◆ SUPPLIED INFORMATION
####
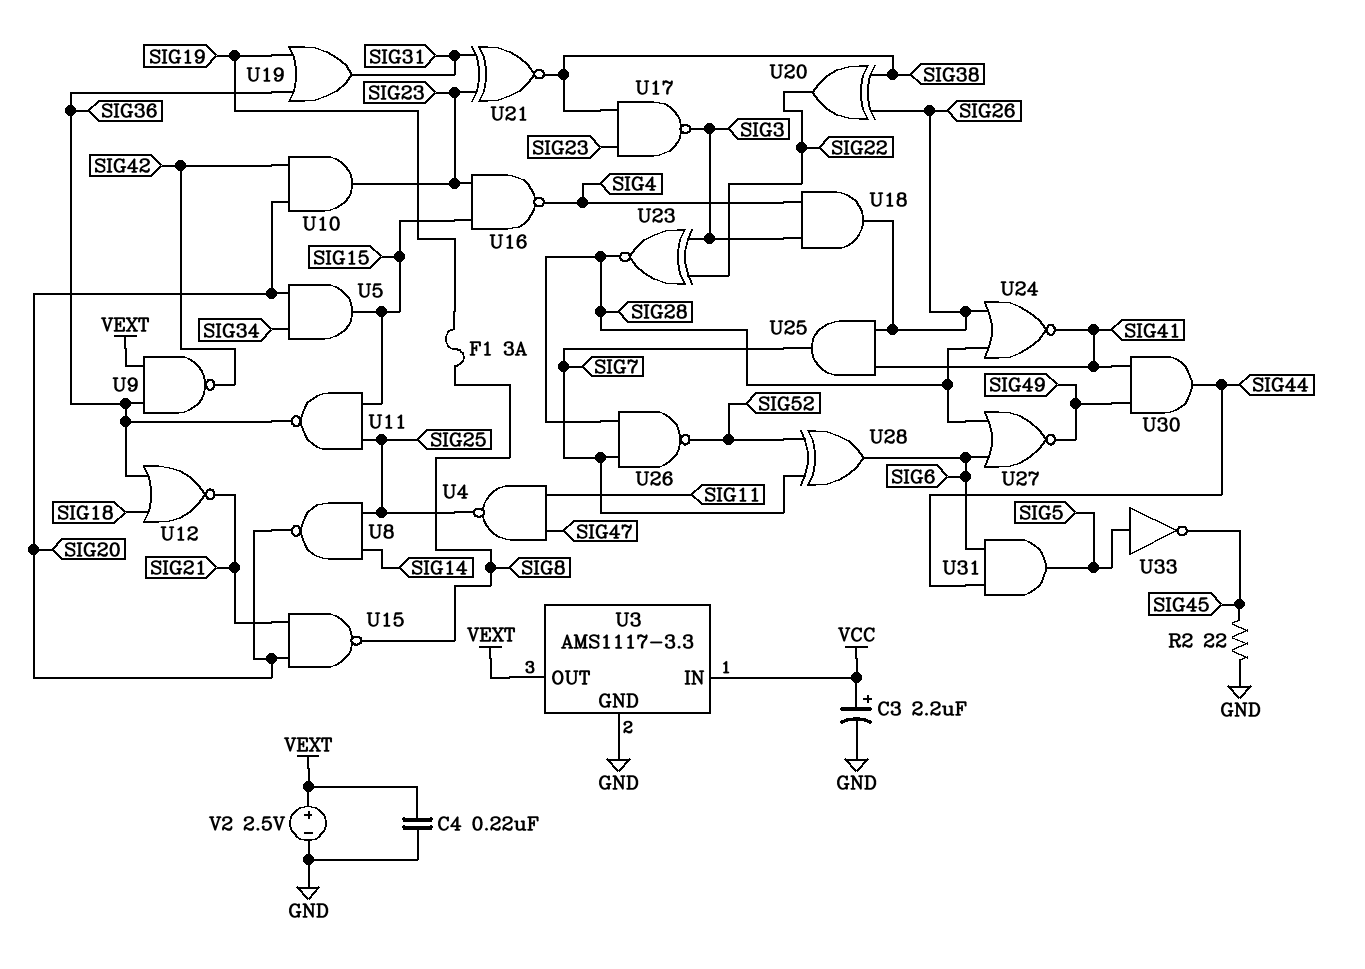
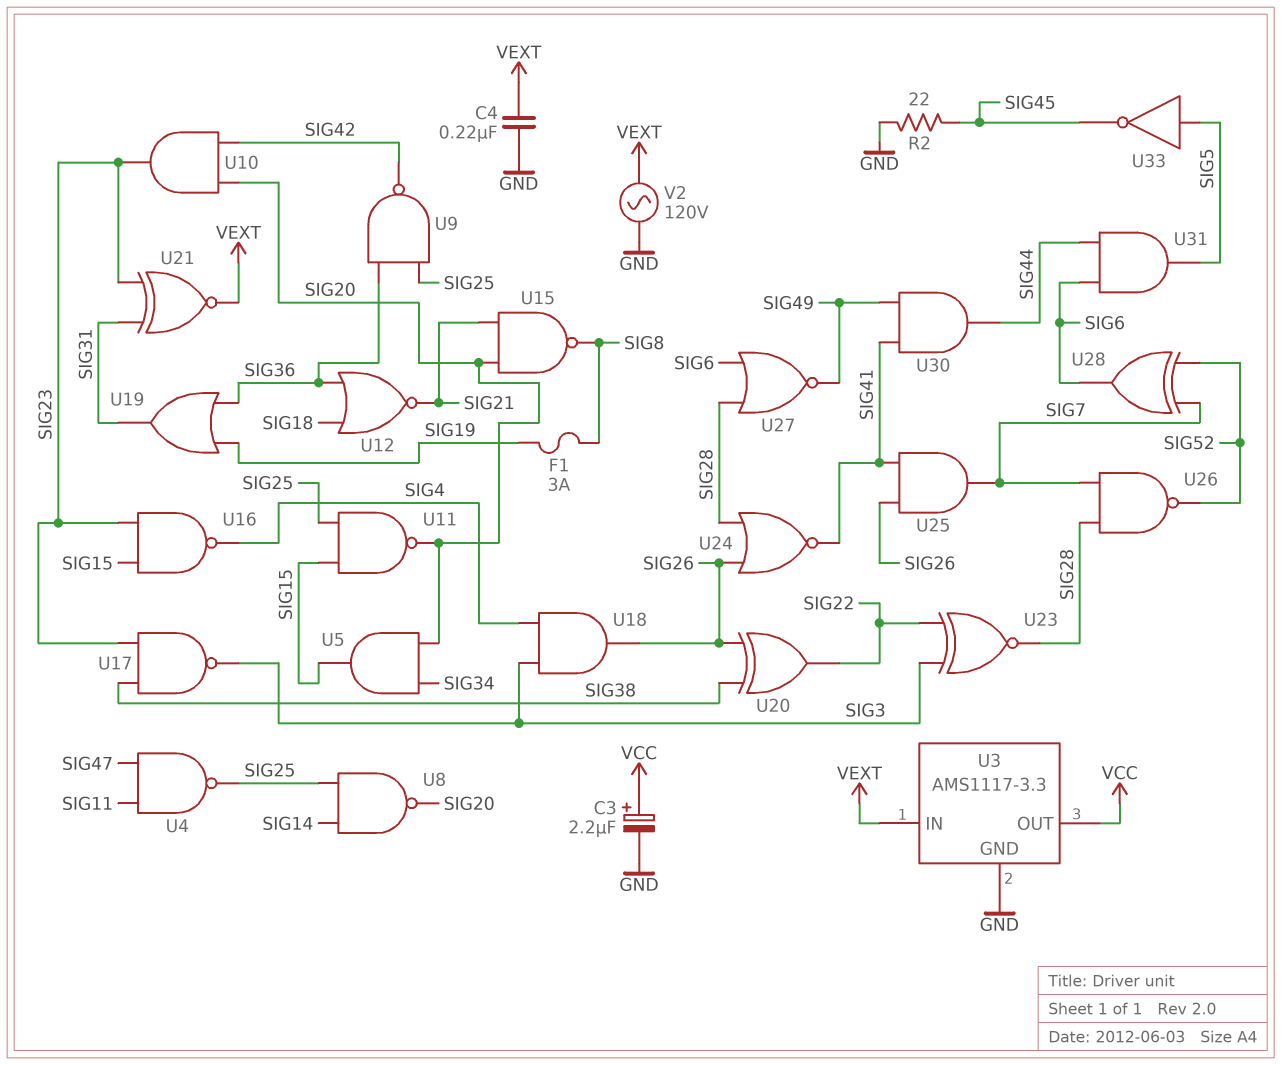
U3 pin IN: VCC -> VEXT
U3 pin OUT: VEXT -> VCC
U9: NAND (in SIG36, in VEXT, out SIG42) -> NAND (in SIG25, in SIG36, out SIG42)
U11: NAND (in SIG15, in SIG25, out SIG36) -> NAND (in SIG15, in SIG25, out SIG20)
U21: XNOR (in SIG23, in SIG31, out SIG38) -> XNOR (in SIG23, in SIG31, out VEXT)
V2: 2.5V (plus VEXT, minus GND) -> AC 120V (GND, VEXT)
####
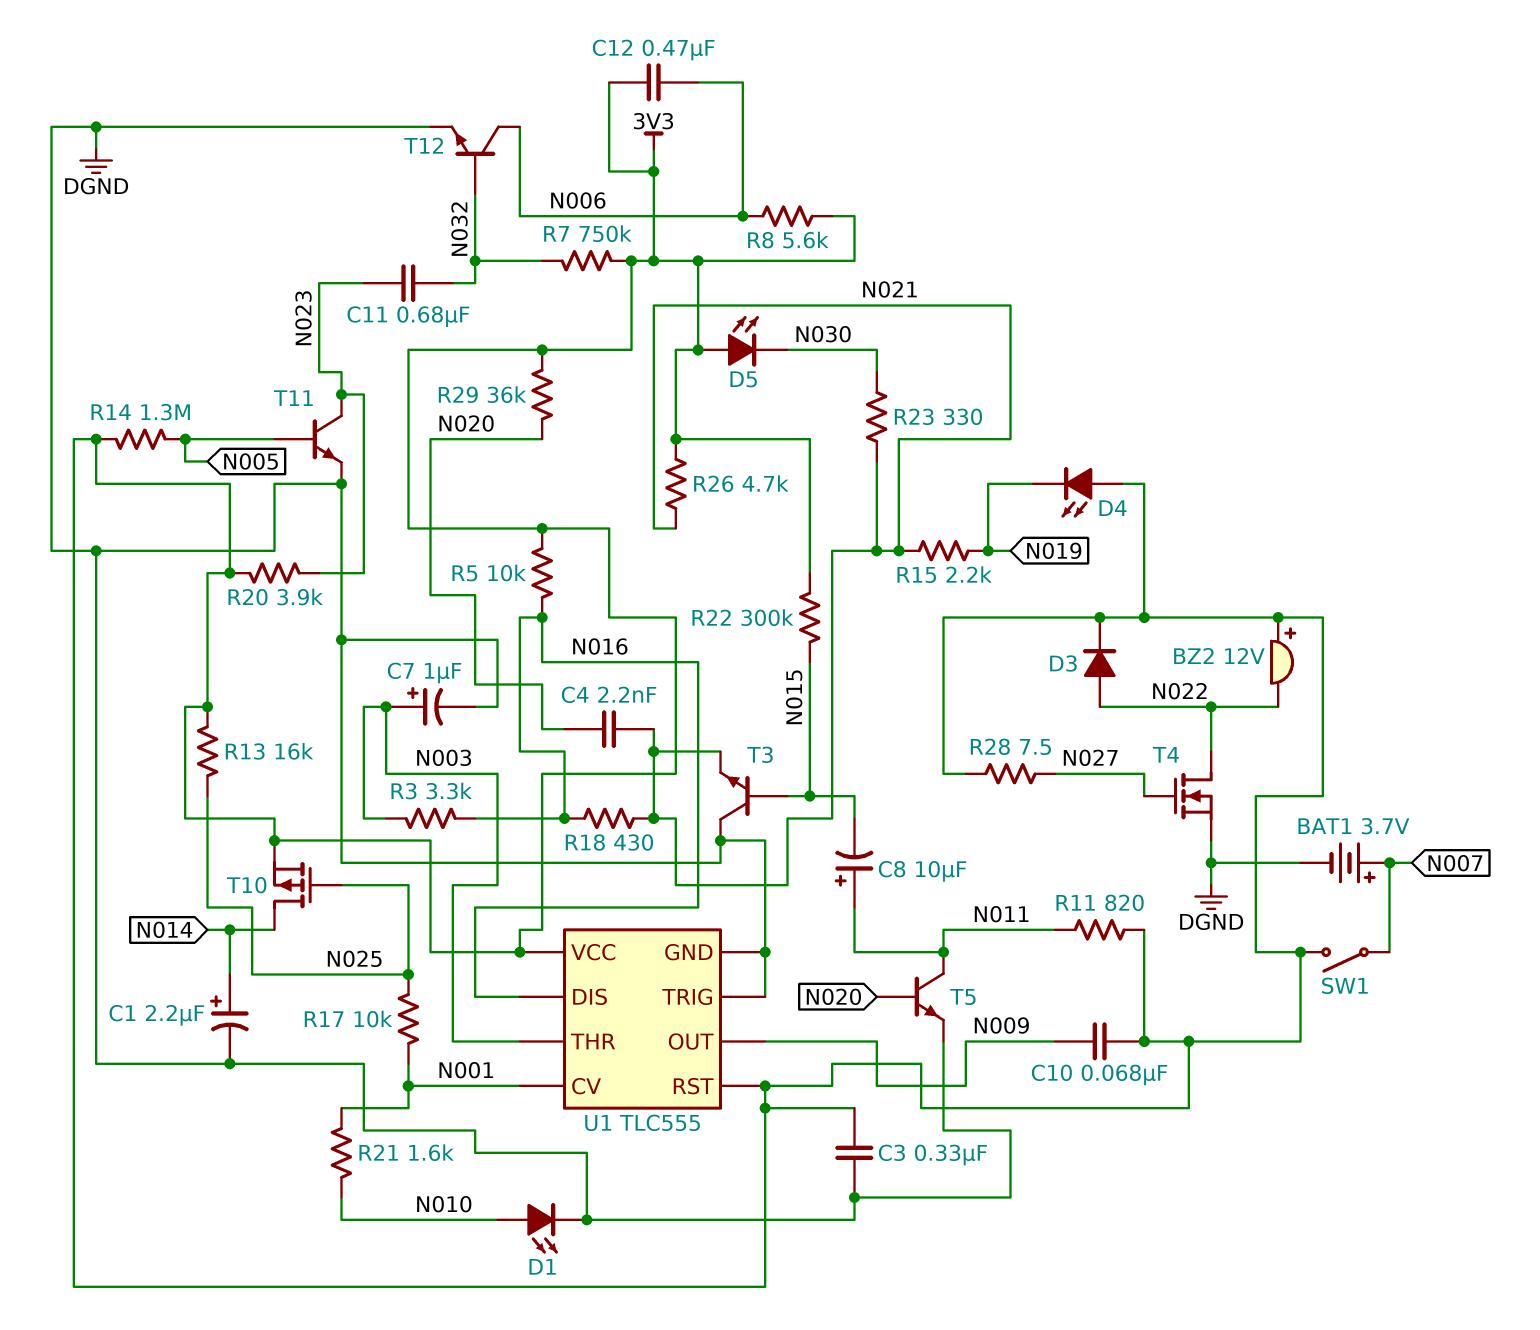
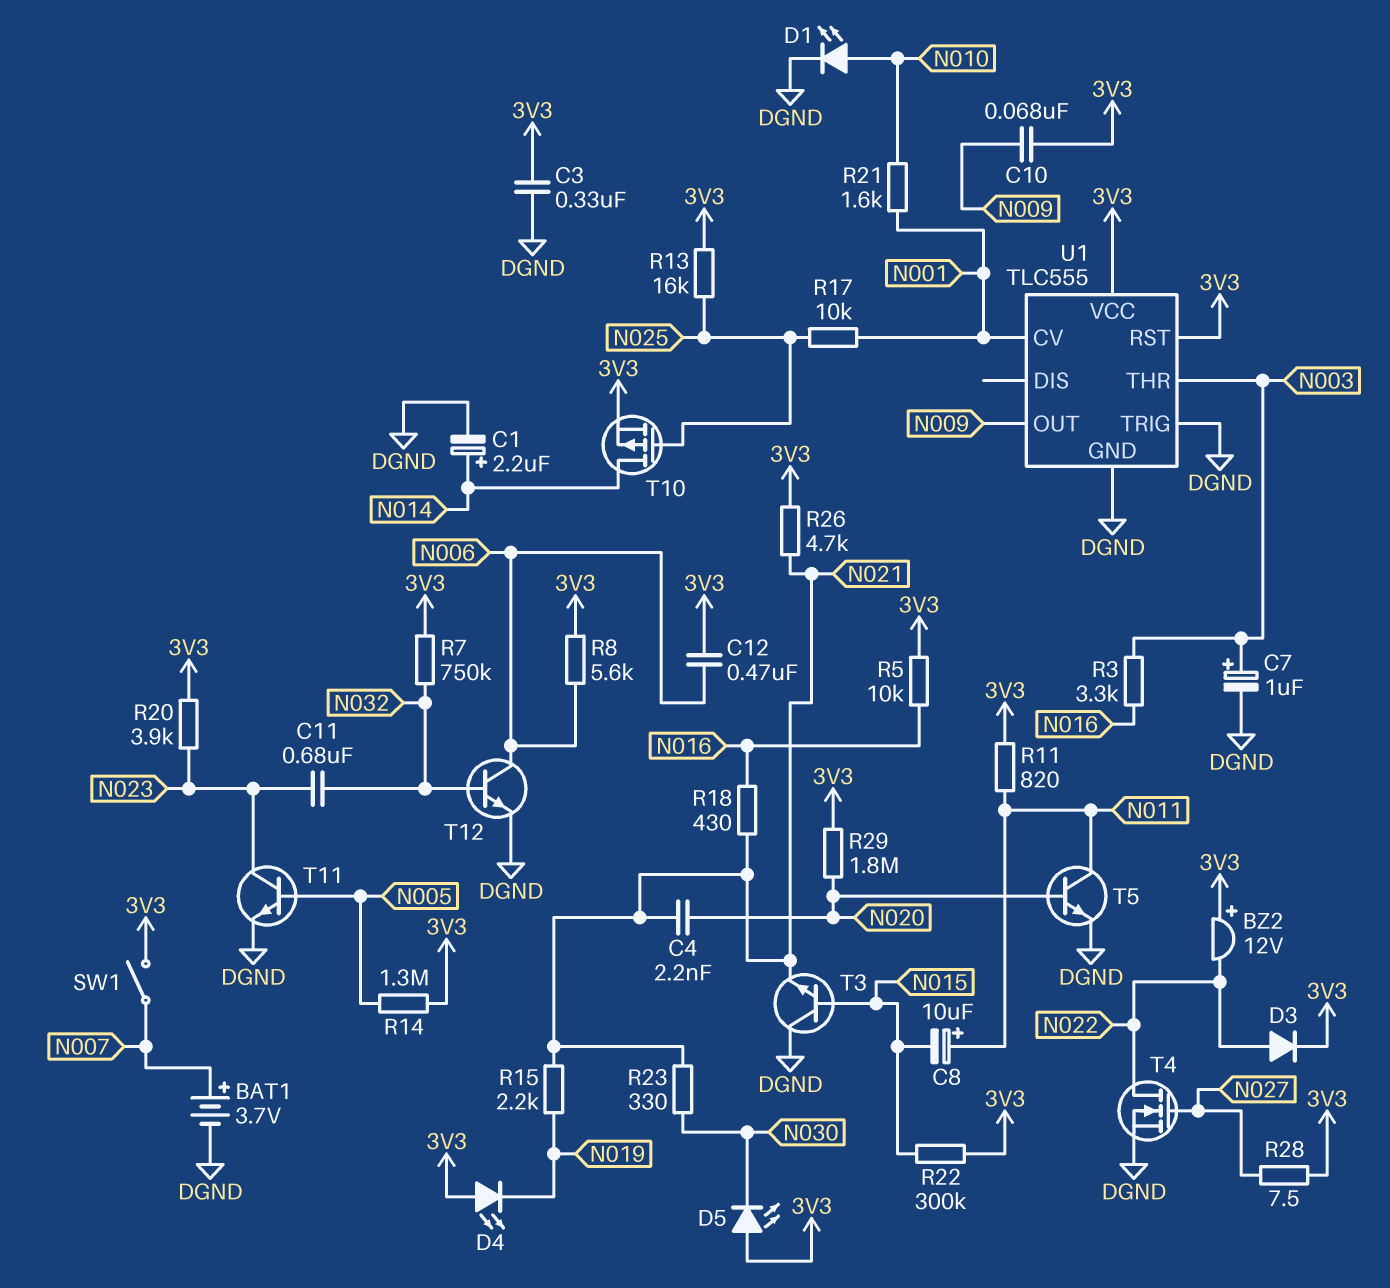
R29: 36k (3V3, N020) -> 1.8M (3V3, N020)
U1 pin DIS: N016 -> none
####
◆ WHAT THE EXERCISE ASKS
Would you retype exactly the lines above, from the line with "U3 pin IN: VCC -> VEXT" to the line with "V2: 2.5V (plus", with both end lines kept and nothing more?

◆ EXPECTED OUTPUT
U3 pin IN: VCC -> VEXT
U3 pin OUT: VEXT -> VCC
U9: NAND (in SIG36, in VEXT, out SIG42) -> NAND (in SIG25, in SIG36, out SIG42)
U11: NAND (in SIG15, in SIG25, out SIG36) -> NAND (in SIG15, in SIG25, out SIG20)
U21: XNOR (in SIG23, in SIG31, out SIG38) -> XNOR (in SIG23, in SIG31, out VEXT)
V2: 2.5V (plus VEXT, minus GND) -> AC 120V (GND, VEXT)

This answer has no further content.